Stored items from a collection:
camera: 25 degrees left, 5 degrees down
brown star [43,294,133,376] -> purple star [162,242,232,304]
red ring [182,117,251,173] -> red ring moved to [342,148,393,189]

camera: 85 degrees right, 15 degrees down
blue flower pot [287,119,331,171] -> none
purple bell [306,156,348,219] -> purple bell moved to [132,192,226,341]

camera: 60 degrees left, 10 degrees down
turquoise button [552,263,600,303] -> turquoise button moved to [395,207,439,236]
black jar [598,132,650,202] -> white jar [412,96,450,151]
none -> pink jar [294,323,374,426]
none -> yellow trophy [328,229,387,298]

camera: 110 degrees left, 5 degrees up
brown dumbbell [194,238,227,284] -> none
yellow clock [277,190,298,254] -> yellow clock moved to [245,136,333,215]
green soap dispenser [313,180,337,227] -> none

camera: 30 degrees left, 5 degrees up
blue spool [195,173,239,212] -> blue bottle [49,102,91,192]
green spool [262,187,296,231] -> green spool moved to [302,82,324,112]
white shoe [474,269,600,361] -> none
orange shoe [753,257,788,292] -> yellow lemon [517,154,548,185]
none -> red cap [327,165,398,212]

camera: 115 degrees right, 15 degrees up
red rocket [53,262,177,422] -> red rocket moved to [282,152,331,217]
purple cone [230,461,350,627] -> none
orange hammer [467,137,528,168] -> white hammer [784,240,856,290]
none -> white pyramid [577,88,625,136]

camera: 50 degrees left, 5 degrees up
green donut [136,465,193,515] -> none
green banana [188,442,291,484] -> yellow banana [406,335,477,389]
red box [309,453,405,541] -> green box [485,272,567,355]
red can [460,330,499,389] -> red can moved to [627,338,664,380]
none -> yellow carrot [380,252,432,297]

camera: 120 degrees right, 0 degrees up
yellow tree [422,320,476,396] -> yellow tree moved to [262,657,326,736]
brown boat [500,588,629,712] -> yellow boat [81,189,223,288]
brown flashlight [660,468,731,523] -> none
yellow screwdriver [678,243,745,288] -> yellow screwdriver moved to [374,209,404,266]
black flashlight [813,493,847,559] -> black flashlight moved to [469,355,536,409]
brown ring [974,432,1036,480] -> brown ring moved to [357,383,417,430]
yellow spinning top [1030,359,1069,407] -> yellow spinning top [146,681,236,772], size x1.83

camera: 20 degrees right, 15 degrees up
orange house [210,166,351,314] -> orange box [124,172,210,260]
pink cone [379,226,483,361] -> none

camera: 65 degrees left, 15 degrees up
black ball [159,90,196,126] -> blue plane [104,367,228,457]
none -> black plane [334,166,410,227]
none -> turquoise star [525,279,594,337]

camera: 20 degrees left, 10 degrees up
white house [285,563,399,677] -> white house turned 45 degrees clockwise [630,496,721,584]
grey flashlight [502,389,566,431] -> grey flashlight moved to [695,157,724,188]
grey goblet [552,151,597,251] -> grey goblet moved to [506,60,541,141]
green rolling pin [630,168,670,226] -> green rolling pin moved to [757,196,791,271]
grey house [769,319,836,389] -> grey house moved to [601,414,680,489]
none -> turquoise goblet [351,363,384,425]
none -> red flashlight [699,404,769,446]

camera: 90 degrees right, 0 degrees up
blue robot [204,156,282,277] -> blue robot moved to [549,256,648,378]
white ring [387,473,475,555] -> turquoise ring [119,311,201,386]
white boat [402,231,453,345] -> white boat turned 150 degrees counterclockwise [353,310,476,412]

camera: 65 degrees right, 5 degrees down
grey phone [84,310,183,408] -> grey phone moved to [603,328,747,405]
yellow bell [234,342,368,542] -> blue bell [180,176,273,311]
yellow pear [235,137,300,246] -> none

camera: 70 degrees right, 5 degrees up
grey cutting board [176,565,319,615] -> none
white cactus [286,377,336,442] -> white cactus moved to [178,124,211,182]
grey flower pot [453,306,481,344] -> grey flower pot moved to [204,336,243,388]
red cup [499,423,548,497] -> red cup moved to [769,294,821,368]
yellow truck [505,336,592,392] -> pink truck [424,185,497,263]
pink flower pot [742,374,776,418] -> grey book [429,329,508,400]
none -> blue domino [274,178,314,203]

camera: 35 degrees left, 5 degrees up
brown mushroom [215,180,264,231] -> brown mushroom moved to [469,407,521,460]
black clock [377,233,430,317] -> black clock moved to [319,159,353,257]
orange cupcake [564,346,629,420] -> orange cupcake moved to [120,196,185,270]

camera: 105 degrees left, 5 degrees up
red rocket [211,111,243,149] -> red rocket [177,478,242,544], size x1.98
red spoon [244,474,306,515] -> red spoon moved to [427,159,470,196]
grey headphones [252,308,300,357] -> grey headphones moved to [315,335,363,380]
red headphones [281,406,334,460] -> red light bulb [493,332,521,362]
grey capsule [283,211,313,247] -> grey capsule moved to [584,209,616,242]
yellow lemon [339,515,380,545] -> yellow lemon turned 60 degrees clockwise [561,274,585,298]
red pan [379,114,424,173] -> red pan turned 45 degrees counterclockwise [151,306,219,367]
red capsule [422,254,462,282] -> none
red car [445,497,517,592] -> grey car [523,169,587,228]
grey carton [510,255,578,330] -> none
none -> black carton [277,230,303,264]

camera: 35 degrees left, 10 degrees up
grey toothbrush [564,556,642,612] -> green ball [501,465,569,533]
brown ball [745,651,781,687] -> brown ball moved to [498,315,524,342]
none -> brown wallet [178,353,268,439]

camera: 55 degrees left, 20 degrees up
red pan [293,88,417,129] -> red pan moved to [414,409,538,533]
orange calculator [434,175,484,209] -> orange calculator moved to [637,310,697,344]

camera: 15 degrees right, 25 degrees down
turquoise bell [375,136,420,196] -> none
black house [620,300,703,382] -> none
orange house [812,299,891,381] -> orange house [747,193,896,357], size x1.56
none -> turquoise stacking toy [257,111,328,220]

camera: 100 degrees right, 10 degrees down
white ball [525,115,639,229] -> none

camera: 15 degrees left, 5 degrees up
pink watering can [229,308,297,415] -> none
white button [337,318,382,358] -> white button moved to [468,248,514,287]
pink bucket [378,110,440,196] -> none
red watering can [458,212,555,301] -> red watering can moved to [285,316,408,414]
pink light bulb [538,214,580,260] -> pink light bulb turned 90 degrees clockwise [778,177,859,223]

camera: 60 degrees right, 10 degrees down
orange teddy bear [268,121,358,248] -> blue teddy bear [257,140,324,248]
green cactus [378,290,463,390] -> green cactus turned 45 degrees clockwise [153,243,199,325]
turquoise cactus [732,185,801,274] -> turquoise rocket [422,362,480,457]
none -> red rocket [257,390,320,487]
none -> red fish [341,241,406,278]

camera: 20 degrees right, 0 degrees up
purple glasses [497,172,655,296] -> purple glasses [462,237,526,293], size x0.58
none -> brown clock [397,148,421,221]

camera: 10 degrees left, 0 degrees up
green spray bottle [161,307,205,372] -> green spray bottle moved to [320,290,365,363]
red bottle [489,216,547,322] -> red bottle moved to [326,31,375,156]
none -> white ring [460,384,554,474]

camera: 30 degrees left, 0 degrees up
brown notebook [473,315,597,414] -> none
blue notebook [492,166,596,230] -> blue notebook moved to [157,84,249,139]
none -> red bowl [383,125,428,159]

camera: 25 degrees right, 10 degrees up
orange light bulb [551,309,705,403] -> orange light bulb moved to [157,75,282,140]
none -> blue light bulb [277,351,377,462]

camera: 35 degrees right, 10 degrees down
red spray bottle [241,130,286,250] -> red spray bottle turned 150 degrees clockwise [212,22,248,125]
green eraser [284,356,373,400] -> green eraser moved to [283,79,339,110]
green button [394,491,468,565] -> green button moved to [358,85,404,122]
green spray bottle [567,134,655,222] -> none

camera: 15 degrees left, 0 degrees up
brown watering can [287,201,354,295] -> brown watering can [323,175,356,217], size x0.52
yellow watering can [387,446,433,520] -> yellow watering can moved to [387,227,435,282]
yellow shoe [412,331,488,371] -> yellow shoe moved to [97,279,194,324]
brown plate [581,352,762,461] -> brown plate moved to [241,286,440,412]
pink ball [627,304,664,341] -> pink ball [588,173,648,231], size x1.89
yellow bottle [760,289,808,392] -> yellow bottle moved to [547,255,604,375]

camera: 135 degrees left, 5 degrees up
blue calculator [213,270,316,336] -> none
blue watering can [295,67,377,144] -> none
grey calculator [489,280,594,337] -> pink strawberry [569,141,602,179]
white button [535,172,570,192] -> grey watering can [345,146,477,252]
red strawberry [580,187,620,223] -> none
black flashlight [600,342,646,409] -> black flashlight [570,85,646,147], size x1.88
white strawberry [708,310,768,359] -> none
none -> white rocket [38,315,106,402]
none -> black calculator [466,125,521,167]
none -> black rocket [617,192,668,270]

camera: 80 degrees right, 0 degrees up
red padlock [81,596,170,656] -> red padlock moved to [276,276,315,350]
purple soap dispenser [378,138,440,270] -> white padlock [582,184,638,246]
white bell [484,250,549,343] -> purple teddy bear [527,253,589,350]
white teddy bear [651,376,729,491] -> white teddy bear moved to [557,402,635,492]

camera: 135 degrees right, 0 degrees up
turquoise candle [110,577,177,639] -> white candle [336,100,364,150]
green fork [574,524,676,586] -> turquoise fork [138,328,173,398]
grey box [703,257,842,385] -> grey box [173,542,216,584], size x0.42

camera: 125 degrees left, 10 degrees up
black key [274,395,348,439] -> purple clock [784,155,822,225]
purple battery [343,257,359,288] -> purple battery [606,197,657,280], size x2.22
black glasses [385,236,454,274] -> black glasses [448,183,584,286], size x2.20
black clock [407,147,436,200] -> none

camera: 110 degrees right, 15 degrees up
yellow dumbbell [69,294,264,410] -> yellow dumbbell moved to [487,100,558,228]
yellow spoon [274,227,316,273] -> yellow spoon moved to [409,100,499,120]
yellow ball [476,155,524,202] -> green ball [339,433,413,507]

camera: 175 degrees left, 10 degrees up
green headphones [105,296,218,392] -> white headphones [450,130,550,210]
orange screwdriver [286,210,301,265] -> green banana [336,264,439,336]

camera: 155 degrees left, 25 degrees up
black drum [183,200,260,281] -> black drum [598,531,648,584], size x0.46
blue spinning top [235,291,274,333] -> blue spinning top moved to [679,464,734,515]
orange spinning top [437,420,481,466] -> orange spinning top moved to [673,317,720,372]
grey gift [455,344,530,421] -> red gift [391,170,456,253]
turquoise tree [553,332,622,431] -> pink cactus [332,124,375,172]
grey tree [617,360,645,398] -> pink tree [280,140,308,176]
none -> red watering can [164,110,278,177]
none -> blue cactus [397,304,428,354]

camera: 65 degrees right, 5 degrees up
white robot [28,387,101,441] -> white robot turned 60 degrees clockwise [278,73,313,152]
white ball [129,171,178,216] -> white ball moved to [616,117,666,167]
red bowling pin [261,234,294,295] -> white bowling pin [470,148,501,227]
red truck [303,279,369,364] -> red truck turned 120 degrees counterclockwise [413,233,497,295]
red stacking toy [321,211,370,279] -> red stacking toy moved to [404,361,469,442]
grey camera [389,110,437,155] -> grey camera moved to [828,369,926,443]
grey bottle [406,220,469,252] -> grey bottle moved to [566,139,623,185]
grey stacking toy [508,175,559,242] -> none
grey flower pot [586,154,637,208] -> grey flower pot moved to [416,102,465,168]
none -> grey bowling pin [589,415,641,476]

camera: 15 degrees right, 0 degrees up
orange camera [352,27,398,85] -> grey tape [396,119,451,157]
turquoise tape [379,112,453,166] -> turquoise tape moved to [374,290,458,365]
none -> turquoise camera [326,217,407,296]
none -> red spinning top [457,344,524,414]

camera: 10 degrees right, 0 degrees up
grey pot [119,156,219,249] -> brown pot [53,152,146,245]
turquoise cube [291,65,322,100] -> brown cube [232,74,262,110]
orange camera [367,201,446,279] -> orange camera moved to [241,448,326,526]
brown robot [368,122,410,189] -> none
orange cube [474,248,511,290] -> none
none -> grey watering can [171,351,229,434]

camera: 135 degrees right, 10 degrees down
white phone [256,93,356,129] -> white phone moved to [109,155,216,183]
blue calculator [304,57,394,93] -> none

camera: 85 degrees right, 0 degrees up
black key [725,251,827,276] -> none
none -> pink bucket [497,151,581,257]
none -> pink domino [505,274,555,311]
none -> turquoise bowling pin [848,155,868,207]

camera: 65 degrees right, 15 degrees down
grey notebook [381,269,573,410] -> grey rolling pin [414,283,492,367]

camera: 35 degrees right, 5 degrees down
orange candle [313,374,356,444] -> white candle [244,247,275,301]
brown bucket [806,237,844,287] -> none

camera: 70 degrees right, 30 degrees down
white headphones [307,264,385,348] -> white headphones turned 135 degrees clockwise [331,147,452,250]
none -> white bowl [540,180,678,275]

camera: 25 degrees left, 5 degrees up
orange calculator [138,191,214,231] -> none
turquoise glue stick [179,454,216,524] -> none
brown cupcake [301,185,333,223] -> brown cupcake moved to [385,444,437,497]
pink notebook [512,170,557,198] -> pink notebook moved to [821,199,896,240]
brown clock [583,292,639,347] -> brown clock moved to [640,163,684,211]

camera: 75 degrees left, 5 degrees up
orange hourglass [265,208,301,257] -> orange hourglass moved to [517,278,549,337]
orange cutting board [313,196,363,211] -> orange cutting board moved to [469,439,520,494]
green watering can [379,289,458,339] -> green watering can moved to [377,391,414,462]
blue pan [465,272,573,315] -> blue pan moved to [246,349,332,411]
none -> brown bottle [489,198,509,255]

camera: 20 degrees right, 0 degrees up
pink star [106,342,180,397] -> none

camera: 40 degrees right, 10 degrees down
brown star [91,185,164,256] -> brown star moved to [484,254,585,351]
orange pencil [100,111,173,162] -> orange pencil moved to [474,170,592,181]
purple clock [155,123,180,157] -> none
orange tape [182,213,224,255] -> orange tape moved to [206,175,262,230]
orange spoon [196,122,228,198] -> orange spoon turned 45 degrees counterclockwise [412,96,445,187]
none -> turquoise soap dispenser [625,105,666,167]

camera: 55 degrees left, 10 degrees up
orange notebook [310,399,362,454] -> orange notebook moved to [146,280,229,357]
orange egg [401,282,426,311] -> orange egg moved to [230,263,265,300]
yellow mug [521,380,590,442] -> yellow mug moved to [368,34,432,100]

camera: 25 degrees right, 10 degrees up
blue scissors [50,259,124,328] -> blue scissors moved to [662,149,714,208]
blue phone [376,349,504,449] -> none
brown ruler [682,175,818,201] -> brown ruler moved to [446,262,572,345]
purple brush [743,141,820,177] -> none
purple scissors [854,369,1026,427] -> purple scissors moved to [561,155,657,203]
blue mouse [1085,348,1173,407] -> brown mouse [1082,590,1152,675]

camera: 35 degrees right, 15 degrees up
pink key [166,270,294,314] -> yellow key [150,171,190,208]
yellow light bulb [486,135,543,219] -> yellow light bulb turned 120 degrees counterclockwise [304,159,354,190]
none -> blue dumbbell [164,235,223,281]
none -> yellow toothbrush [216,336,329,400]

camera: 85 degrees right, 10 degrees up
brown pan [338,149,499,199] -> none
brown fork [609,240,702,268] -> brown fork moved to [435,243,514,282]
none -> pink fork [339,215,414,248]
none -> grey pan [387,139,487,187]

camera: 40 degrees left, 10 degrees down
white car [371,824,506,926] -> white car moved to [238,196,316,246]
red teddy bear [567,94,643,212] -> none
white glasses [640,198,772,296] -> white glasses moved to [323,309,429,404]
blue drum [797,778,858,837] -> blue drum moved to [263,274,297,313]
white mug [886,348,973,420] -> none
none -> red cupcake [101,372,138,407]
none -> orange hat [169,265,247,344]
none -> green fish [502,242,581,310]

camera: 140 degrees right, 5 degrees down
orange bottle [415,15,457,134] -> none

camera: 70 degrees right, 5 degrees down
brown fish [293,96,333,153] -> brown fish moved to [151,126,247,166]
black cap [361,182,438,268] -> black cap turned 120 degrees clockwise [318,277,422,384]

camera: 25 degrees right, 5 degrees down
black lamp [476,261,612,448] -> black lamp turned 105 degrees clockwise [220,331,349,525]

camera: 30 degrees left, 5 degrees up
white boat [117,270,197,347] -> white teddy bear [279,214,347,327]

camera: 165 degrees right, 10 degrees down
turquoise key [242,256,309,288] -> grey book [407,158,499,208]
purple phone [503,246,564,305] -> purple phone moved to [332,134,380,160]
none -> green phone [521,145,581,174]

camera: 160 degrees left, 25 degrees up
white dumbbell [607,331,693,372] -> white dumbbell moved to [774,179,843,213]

* [EXERCISE OBJECTIVE]
Return, word for word, every line from the top of the entries down to the line that holds "black flashlight [813,493,847,559]", both included.

* [ANSWER TO THE PROBLEM]
camera: 25 degrees left, 5 degrees down
brown star [43,294,133,376] -> purple star [162,242,232,304]
red ring [182,117,251,173] -> red ring moved to [342,148,393,189]

camera: 85 degrees right, 15 degrees down
blue flower pot [287,119,331,171] -> none
purple bell [306,156,348,219] -> purple bell moved to [132,192,226,341]

camera: 60 degrees left, 10 degrees down
turquoise button [552,263,600,303] -> turquoise button moved to [395,207,439,236]
black jar [598,132,650,202] -> white jar [412,96,450,151]
none -> pink jar [294,323,374,426]
none -> yellow trophy [328,229,387,298]

camera: 110 degrees left, 5 degrees up
brown dumbbell [194,238,227,284] -> none
yellow clock [277,190,298,254] -> yellow clock moved to [245,136,333,215]
green soap dispenser [313,180,337,227] -> none

camera: 30 degrees left, 5 degrees up
blue spool [195,173,239,212] -> blue bottle [49,102,91,192]
green spool [262,187,296,231] -> green spool moved to [302,82,324,112]
white shoe [474,269,600,361] -> none
orange shoe [753,257,788,292] -> yellow lemon [517,154,548,185]
none -> red cap [327,165,398,212]

camera: 115 degrees right, 15 degrees up
red rocket [53,262,177,422] -> red rocket moved to [282,152,331,217]
purple cone [230,461,350,627] -> none
orange hammer [467,137,528,168] -> white hammer [784,240,856,290]
none -> white pyramid [577,88,625,136]

camera: 50 degrees left, 5 degrees up
green donut [136,465,193,515] -> none
green banana [188,442,291,484] -> yellow banana [406,335,477,389]
red box [309,453,405,541] -> green box [485,272,567,355]
red can [460,330,499,389] -> red can moved to [627,338,664,380]
none -> yellow carrot [380,252,432,297]

camera: 120 degrees right, 0 degrees up
yellow tree [422,320,476,396] -> yellow tree moved to [262,657,326,736]
brown boat [500,588,629,712] -> yellow boat [81,189,223,288]
brown flashlight [660,468,731,523] -> none
yellow screwdriver [678,243,745,288] -> yellow screwdriver moved to [374,209,404,266]
black flashlight [813,493,847,559] -> black flashlight moved to [469,355,536,409]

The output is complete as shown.